» **RECORDS SUPPLIED**:
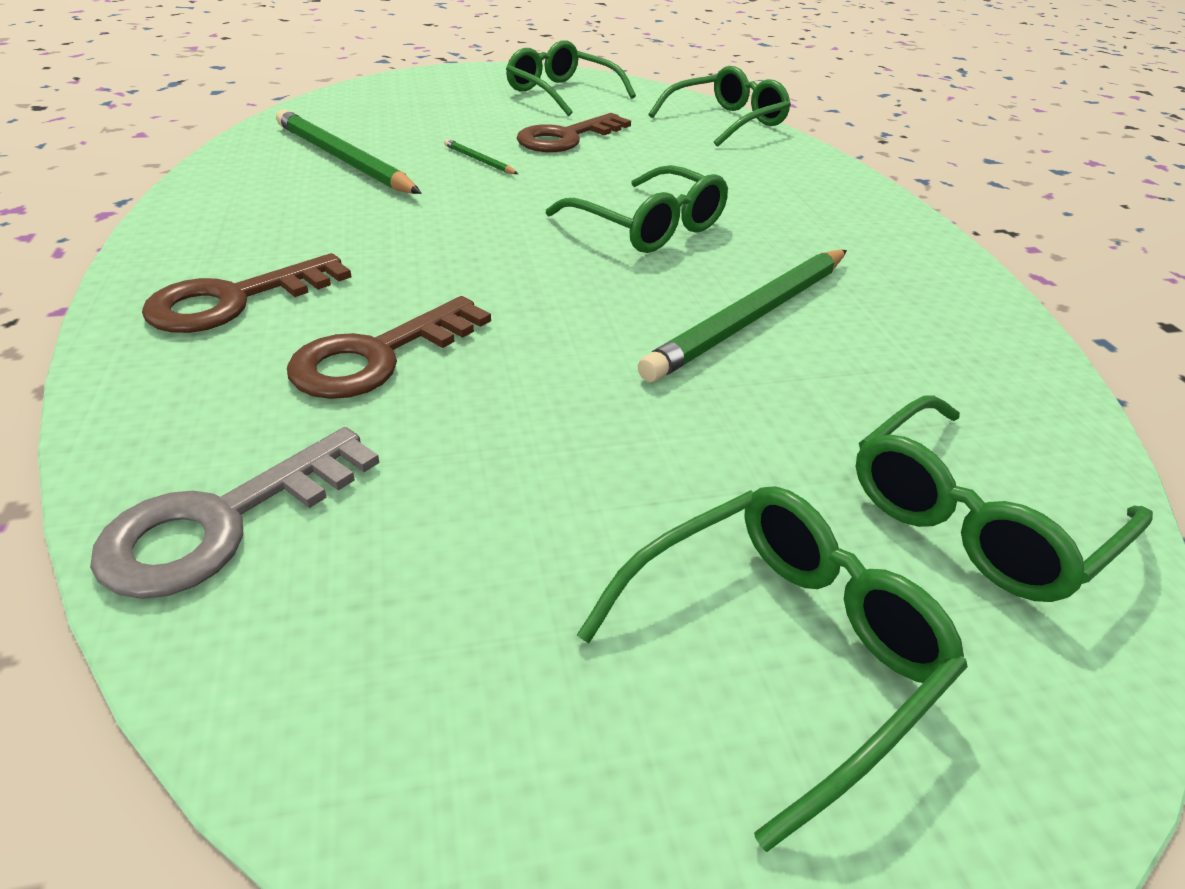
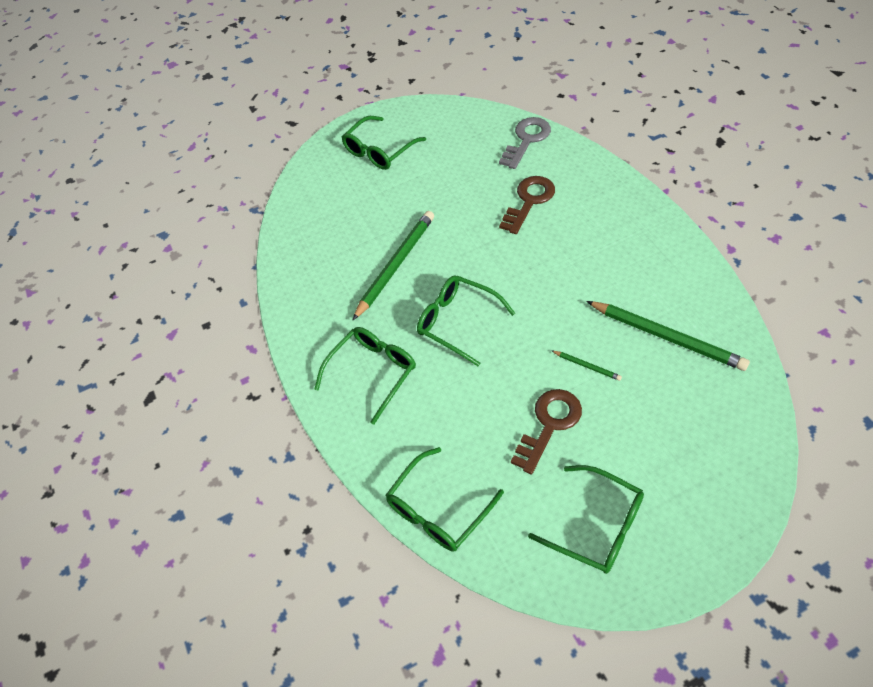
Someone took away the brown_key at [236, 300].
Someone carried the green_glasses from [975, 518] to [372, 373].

* * *

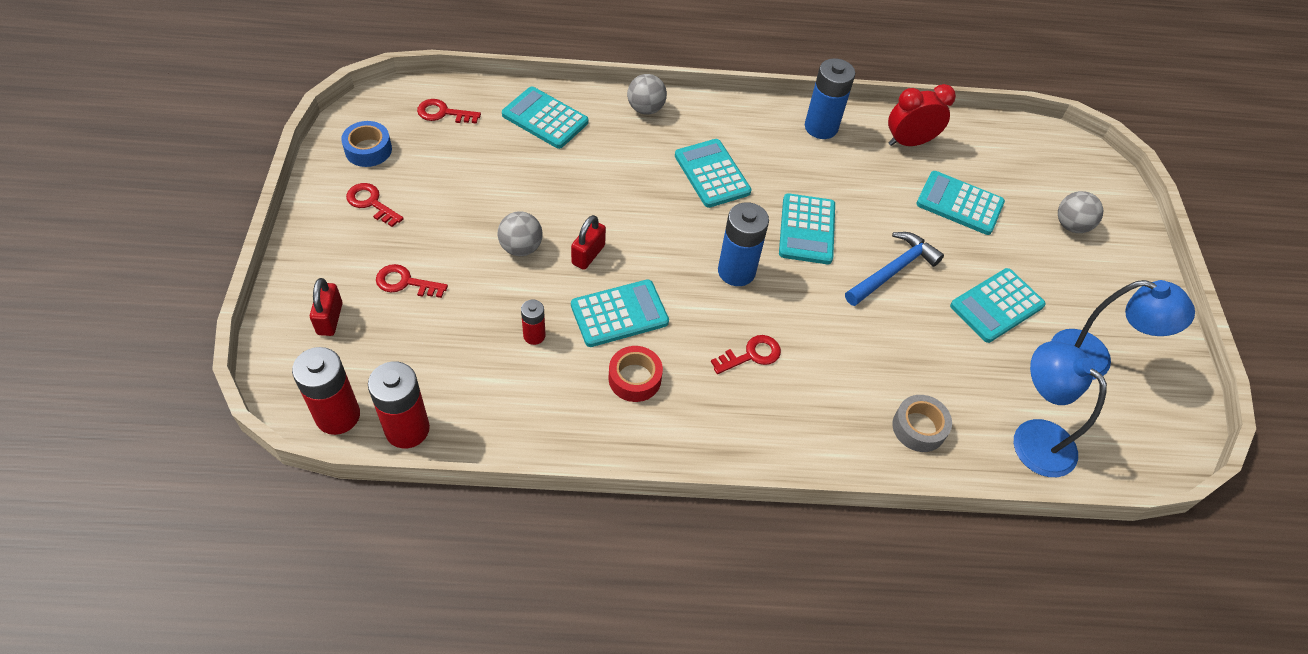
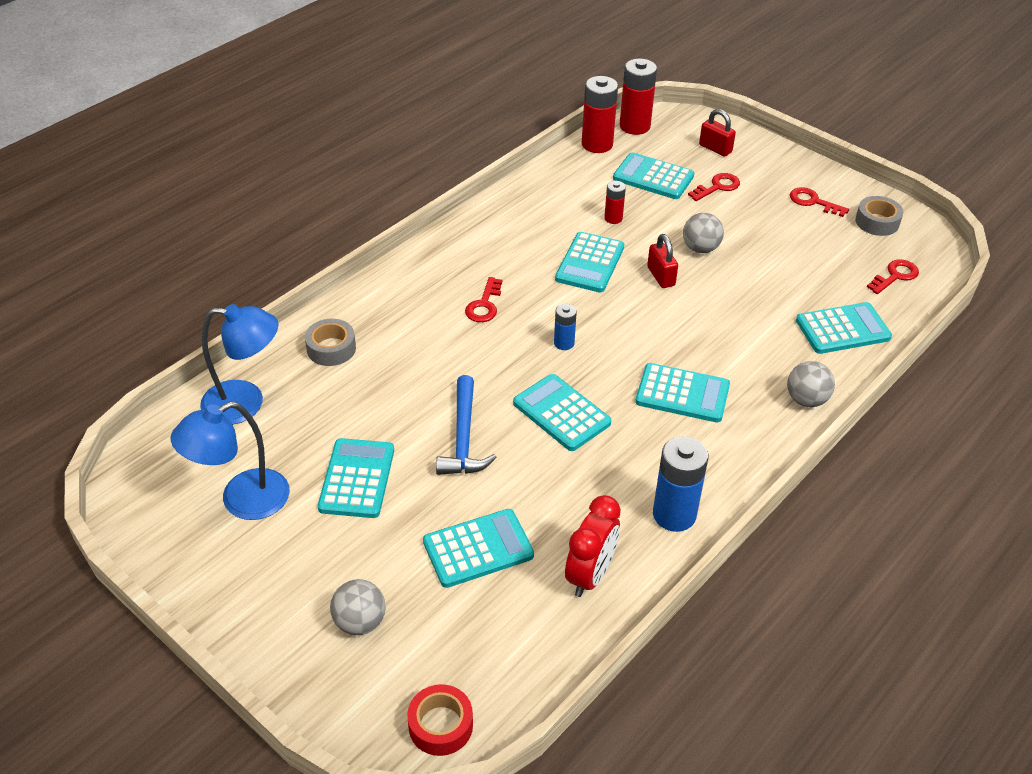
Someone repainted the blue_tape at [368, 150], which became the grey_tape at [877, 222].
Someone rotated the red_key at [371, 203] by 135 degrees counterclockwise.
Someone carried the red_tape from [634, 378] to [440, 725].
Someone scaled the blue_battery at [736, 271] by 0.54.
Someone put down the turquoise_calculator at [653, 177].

...

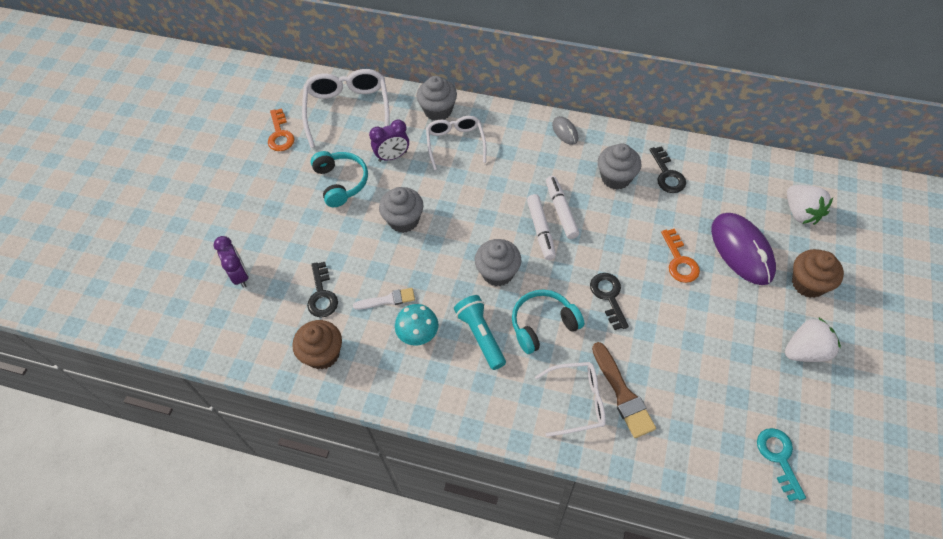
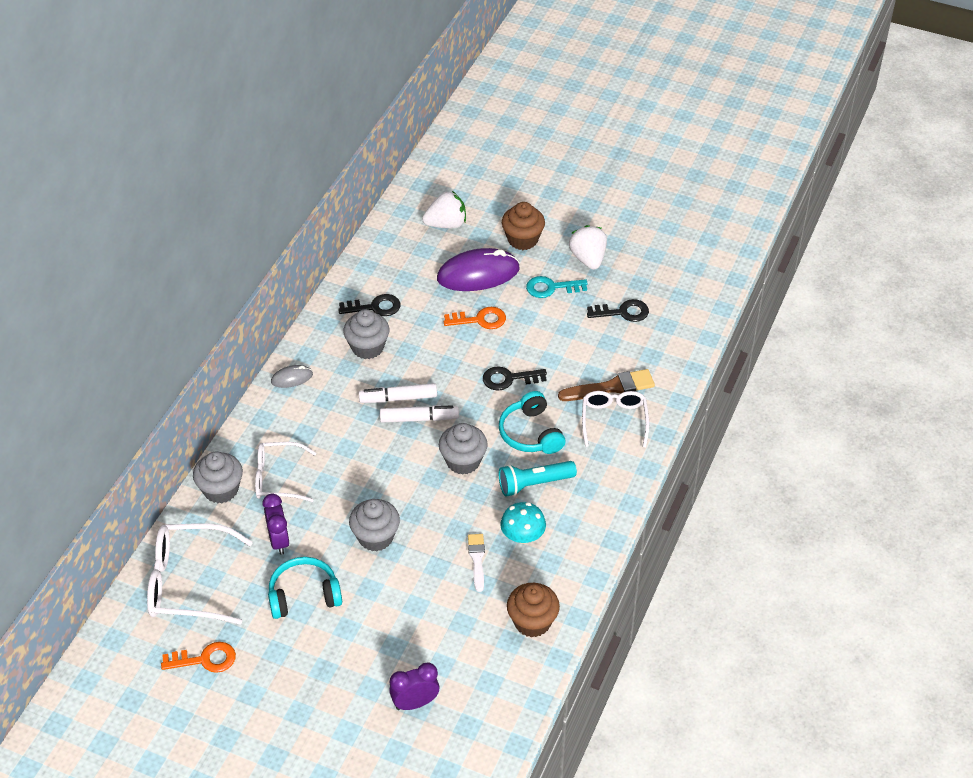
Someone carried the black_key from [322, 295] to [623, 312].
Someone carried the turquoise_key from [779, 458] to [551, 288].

» **YOUR OBJECTIVE**: Copy the lines of the data above exactly as written, beginning with the line containing "Someone scaled the" and ending with the line containing "Someone put down", and leave out all other lines.

» **OUTPUT FOR THIS TASK**:
Someone scaled the blue_battery at [736, 271] by 0.54.
Someone put down the turquoise_calculator at [653, 177].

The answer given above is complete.